YOUR ASSIGNMENT:
Take the material below and output exactly the run of lines from the one containing "white brick A5" down to the one containing "green tile A2 level", with both included.

TASK INPUTS:
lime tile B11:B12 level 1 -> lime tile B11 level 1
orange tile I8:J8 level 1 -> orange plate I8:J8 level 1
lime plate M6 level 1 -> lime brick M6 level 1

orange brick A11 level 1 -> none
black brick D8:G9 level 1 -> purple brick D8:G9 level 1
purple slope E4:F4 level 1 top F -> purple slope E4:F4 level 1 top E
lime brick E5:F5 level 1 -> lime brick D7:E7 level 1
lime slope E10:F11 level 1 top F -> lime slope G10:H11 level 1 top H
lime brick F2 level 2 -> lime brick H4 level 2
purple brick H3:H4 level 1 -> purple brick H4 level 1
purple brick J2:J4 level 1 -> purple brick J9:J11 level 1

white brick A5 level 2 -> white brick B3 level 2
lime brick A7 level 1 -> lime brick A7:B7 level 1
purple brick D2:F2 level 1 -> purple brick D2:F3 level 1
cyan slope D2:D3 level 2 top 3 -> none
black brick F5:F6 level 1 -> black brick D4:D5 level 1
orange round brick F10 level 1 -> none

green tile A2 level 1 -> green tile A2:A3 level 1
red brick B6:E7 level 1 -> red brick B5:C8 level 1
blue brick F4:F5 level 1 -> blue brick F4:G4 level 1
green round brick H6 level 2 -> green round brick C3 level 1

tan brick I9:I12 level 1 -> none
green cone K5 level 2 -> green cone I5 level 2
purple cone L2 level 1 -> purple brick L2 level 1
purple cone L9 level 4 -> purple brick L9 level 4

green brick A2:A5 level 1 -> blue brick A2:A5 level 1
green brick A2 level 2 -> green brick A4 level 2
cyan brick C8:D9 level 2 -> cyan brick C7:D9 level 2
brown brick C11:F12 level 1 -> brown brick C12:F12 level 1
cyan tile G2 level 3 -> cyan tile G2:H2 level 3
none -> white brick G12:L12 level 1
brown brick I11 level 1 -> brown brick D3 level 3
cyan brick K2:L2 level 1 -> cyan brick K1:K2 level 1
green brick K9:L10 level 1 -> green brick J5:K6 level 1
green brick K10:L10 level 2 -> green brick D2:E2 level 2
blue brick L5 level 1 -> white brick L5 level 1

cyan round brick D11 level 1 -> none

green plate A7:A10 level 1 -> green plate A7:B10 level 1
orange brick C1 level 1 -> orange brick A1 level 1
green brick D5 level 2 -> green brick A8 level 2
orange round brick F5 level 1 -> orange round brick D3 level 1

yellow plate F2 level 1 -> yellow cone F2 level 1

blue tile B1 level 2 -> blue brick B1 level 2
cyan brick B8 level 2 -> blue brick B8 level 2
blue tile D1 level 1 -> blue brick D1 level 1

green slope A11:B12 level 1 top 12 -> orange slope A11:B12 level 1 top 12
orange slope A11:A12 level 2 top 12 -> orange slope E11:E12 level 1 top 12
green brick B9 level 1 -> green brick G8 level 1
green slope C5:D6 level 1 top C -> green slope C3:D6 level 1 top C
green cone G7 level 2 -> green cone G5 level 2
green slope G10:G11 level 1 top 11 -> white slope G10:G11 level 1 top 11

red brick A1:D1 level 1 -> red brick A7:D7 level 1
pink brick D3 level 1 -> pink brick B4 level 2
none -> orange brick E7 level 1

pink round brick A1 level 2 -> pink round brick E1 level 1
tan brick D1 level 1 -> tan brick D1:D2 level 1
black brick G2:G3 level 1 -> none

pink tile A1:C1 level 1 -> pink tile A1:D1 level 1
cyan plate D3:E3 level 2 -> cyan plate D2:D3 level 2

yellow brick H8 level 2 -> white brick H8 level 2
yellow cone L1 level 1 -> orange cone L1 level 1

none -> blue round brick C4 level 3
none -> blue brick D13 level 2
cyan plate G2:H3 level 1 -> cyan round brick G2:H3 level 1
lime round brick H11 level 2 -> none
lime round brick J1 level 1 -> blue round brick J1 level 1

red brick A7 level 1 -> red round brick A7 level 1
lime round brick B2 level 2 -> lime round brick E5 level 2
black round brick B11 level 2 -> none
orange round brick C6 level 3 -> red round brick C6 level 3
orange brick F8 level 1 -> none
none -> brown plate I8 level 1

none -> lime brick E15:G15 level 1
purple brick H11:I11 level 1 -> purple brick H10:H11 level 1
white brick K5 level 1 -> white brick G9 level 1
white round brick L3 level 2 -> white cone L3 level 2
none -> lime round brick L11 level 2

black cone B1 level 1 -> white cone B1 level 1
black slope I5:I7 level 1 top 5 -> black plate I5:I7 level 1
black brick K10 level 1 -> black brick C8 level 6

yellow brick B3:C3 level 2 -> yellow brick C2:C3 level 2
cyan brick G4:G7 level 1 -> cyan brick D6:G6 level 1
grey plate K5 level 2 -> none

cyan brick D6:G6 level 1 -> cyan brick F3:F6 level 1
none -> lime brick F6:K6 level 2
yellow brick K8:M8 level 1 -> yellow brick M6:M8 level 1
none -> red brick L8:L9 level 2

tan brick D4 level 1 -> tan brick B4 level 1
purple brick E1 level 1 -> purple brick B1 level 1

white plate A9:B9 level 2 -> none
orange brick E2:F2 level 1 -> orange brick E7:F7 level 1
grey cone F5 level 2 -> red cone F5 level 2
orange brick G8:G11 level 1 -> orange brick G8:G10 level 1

SOLUTION:
white brick A5 level 2 -> white brick B3 level 2
lime brick A7 level 1 -> lime brick A7:B7 level 1
purple brick D2:F2 level 1 -> purple brick D2:F3 level 1
cyan slope D2:D3 level 2 top 3 -> none
black brick F5:F6 level 1 -> black brick D4:D5 level 1
orange round brick F10 level 1 -> none

green tile A2 level 1 -> green tile A2:A3 level 1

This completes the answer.